▶ Dataset records

== Segment start ==

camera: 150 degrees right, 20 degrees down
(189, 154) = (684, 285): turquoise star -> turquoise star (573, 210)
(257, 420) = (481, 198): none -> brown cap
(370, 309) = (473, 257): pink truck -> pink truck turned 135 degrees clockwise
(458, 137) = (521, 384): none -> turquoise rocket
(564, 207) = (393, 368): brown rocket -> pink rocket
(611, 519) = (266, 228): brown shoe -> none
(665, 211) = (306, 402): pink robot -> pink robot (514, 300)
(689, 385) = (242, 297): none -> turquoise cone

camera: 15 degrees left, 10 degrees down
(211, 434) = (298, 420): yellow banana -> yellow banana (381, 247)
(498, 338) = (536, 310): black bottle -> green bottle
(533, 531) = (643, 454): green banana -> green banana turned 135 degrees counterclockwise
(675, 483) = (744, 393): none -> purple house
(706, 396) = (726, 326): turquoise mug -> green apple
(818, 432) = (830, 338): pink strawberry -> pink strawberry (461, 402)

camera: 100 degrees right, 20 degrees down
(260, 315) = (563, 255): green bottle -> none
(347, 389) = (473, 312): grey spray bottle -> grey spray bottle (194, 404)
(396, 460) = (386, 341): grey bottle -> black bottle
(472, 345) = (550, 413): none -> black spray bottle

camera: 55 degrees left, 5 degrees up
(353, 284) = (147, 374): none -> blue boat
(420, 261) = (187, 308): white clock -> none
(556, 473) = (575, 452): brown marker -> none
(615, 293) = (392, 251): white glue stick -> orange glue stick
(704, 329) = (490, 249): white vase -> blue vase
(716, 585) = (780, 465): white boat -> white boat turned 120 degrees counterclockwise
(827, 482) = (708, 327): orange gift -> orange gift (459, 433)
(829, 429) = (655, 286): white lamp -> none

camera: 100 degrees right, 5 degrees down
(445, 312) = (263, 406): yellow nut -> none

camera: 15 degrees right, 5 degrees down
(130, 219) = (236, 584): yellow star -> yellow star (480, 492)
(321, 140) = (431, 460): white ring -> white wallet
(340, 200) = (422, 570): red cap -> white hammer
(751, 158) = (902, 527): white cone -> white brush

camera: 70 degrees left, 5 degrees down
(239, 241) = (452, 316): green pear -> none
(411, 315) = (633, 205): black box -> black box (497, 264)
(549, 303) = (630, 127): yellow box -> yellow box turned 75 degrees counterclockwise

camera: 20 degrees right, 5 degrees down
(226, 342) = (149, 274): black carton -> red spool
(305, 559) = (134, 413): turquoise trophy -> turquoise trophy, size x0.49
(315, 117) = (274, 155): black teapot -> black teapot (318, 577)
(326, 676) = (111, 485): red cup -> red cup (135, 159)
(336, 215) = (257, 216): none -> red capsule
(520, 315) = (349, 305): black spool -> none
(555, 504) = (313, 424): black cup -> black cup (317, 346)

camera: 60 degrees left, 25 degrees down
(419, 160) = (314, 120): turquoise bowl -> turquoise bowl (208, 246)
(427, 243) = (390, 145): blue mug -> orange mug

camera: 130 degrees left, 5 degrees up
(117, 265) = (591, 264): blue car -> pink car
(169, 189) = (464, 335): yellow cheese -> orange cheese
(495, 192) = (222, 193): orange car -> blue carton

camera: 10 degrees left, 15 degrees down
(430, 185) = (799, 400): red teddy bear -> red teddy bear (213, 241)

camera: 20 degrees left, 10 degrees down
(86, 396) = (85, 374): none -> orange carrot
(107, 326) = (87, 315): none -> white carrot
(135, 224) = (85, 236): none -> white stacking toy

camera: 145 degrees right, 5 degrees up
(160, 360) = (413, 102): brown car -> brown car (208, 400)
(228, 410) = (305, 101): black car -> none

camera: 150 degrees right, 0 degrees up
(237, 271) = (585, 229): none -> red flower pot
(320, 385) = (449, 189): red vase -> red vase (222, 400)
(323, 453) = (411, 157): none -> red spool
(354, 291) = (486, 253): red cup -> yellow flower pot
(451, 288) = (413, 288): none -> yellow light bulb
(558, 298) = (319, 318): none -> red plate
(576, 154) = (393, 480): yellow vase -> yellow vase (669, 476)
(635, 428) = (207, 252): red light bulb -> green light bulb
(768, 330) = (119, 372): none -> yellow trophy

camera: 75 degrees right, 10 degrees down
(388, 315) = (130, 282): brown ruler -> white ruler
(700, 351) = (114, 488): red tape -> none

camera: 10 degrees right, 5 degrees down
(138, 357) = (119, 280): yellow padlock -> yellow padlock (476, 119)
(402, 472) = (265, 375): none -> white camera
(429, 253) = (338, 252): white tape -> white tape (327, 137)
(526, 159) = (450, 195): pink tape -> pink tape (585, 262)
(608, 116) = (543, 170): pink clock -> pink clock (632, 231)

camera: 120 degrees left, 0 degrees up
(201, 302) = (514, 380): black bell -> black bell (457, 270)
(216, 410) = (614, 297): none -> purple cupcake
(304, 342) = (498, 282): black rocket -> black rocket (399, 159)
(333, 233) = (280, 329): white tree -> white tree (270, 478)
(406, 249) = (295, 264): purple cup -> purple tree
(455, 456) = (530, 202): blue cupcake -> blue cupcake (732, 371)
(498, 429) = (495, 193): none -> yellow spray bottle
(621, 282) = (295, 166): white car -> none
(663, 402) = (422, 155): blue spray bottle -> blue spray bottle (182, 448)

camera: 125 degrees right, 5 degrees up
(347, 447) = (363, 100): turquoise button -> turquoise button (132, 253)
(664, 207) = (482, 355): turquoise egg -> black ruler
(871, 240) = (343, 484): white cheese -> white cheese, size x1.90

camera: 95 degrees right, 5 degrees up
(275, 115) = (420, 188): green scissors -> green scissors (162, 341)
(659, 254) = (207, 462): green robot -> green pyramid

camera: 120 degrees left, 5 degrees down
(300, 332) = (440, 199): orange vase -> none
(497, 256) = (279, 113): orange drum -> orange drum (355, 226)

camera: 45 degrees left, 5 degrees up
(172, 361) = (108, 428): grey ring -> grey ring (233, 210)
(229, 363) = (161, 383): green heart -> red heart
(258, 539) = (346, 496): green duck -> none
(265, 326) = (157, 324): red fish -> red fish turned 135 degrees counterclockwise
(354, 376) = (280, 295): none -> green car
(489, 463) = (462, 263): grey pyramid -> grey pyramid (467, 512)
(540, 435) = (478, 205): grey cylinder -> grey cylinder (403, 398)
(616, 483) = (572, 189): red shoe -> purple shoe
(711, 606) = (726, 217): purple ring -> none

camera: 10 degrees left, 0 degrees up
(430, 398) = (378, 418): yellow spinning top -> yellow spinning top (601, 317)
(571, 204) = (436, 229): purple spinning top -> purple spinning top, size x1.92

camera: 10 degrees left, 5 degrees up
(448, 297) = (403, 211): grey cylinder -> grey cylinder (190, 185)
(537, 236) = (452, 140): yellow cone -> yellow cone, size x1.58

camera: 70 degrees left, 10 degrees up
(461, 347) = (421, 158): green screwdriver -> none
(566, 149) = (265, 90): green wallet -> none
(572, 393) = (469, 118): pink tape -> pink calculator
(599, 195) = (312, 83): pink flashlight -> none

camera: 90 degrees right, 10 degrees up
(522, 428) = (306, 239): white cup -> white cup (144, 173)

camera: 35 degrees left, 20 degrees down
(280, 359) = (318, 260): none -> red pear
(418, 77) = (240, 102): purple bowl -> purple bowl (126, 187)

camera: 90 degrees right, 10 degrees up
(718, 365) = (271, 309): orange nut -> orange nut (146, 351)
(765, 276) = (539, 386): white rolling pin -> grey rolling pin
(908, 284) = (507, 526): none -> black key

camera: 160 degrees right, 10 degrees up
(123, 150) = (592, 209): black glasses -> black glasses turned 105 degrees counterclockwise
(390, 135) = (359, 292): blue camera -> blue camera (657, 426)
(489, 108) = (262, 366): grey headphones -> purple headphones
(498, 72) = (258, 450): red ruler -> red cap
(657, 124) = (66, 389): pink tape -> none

== Segment end ==

▶ Work instructions
Find every line in the records that contains the word "spool"; copy those lines.

▶ Exercise result
(226, 342) = (149, 274): black carton -> red spool
(520, 315) = (349, 305): black spool -> none
(323, 453) = (411, 157): none -> red spool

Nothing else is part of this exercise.